(Scene image comparisons)
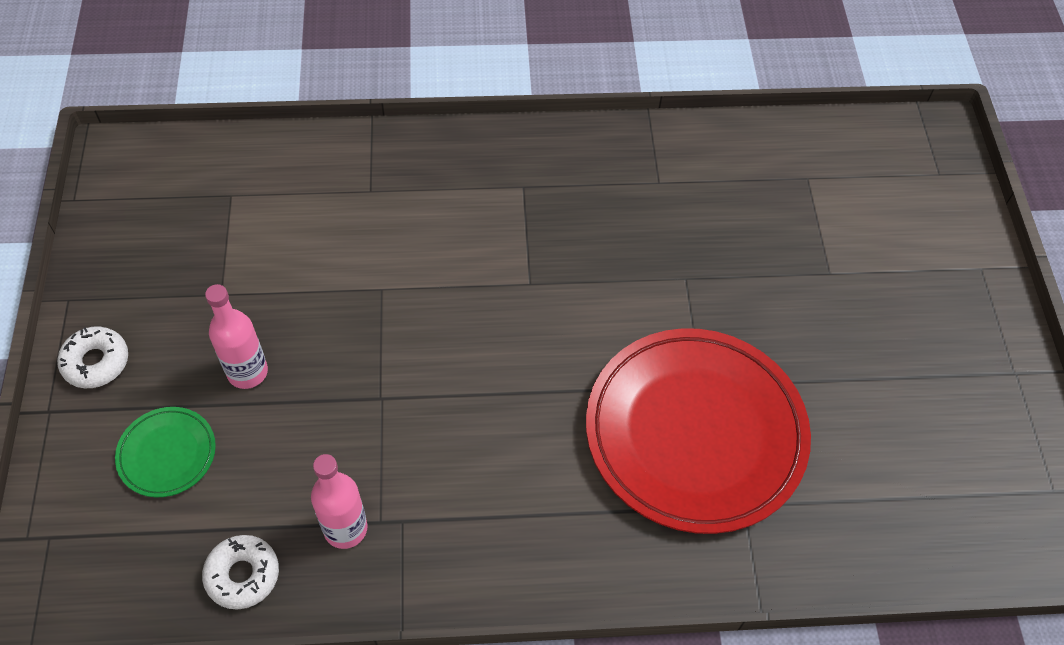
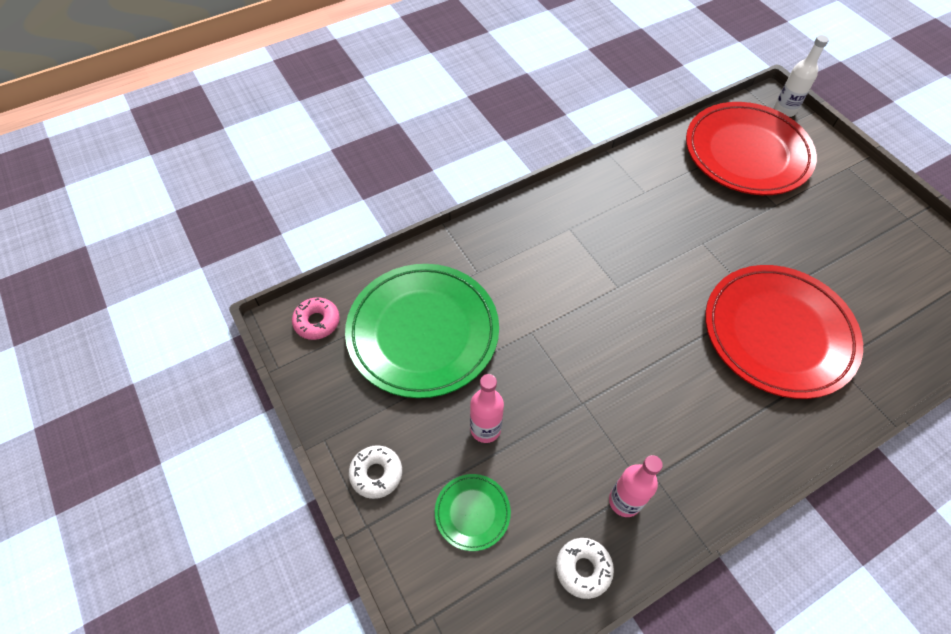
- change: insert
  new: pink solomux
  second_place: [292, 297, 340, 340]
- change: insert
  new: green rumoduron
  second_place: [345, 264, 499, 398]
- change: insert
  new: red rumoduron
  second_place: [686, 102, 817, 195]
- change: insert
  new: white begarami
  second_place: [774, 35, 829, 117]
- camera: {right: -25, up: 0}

:: TASK DIRECTIONS ::
Retype the records exactly. Any image in them should not appear in what you write.

:: RESPONSE FOR THIS EXERCISE ::
- change: insert
  new: pink solomux
  second_place: [292, 297, 340, 340]
- change: insert
  new: green rumoduron
  second_place: [345, 264, 499, 398]
- change: insert
  new: red rumoduron
  second_place: [686, 102, 817, 195]
- change: insert
  new: white begarami
  second_place: [774, 35, 829, 117]
- camera: {right: -25, up: 0}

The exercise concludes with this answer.